Data for this task START

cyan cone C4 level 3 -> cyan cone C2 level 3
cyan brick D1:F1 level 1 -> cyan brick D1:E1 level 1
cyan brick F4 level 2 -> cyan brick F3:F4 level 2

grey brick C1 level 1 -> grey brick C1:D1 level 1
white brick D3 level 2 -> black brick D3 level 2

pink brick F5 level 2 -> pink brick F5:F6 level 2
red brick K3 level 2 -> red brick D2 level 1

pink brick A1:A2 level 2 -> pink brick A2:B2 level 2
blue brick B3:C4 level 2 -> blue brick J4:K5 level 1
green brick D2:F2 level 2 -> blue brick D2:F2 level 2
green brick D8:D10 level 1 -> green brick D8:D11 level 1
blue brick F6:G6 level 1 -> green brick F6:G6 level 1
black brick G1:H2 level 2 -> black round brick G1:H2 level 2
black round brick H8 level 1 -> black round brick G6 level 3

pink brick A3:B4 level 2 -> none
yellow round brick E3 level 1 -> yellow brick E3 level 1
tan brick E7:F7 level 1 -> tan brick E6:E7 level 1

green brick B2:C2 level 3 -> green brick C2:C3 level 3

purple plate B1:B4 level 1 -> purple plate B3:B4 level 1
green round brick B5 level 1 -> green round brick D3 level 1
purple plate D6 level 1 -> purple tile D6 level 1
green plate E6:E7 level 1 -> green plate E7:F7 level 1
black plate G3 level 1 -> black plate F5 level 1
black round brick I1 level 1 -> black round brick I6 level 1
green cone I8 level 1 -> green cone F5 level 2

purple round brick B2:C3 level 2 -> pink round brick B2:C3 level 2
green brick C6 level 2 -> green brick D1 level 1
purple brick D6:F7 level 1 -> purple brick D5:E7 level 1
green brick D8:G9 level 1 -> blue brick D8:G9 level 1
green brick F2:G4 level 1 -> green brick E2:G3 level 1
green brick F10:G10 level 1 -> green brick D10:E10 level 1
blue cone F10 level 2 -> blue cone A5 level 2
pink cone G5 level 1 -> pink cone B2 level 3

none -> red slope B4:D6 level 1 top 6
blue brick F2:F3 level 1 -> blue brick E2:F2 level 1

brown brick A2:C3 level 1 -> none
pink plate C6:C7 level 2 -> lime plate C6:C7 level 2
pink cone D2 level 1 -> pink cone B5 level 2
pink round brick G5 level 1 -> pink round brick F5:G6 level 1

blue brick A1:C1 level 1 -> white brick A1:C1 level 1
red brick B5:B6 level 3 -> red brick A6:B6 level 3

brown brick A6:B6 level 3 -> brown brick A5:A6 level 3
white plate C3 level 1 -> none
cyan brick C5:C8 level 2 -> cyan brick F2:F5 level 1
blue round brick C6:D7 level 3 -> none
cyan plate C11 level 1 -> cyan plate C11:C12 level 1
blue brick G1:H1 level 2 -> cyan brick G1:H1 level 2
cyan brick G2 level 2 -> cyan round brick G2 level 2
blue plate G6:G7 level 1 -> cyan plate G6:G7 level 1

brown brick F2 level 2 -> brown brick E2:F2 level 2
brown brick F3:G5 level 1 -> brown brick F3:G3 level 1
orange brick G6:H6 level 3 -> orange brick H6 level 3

Data for this task END

Problem description => Give the listing again in full, with every line intact.

Exercise answer =>
cyan cone C4 level 3 -> cyan cone C2 level 3
cyan brick D1:F1 level 1 -> cyan brick D1:E1 level 1
cyan brick F4 level 2 -> cyan brick F3:F4 level 2

grey brick C1 level 1 -> grey brick C1:D1 level 1
white brick D3 level 2 -> black brick D3 level 2

pink brick F5 level 2 -> pink brick F5:F6 level 2
red brick K3 level 2 -> red brick D2 level 1

pink brick A1:A2 level 2 -> pink brick A2:B2 level 2
blue brick B3:C4 level 2 -> blue brick J4:K5 level 1
green brick D2:F2 level 2 -> blue brick D2:F2 level 2
green brick D8:D10 level 1 -> green brick D8:D11 level 1
blue brick F6:G6 level 1 -> green brick F6:G6 level 1
black brick G1:H2 level 2 -> black round brick G1:H2 level 2
black round brick H8 level 1 -> black round brick G6 level 3

pink brick A3:B4 level 2 -> none
yellow round brick E3 level 1 -> yellow brick E3 level 1
tan brick E7:F7 level 1 -> tan brick E6:E7 level 1

green brick B2:C2 level 3 -> green brick C2:C3 level 3

purple plate B1:B4 level 1 -> purple plate B3:B4 level 1
green round brick B5 level 1 -> green round brick D3 level 1
purple plate D6 level 1 -> purple tile D6 level 1
green plate E6:E7 level 1 -> green plate E7:F7 level 1
black plate G3 level 1 -> black plate F5 level 1
black round brick I1 level 1 -> black round brick I6 level 1
green cone I8 level 1 -> green cone F5 level 2

purple round brick B2:C3 level 2 -> pink round brick B2:C3 level 2
green brick C6 level 2 -> green brick D1 level 1
purple brick D6:F7 level 1 -> purple brick D5:E7 level 1
green brick D8:G9 level 1 -> blue brick D8:G9 level 1
green brick F2:G4 level 1 -> green brick E2:G3 level 1
green brick F10:G10 level 1 -> green brick D10:E10 level 1
blue cone F10 level 2 -> blue cone A5 level 2
pink cone G5 level 1 -> pink cone B2 level 3

none -> red slope B4:D6 level 1 top 6
blue brick F2:F3 level 1 -> blue brick E2:F2 level 1

brown brick A2:C3 level 1 -> none
pink plate C6:C7 level 2 -> lime plate C6:C7 level 2
pink cone D2 level 1 -> pink cone B5 level 2
pink round brick G5 level 1 -> pink round brick F5:G6 level 1

blue brick A1:C1 level 1 -> white brick A1:C1 level 1
red brick B5:B6 level 3 -> red brick A6:B6 level 3

brown brick A6:B6 level 3 -> brown brick A5:A6 level 3
white plate C3 level 1 -> none
cyan brick C5:C8 level 2 -> cyan brick F2:F5 level 1
blue round brick C6:D7 level 3 -> none
cyan plate C11 level 1 -> cyan plate C11:C12 level 1
blue brick G1:H1 level 2 -> cyan brick G1:H1 level 2
cyan brick G2 level 2 -> cyan round brick G2 level 2
blue plate G6:G7 level 1 -> cyan plate G6:G7 level 1

brown brick F2 level 2 -> brown brick E2:F2 level 2
brown brick F3:G5 level 1 -> brown brick F3:G3 level 1
orange brick G6:H6 level 3 -> orange brick H6 level 3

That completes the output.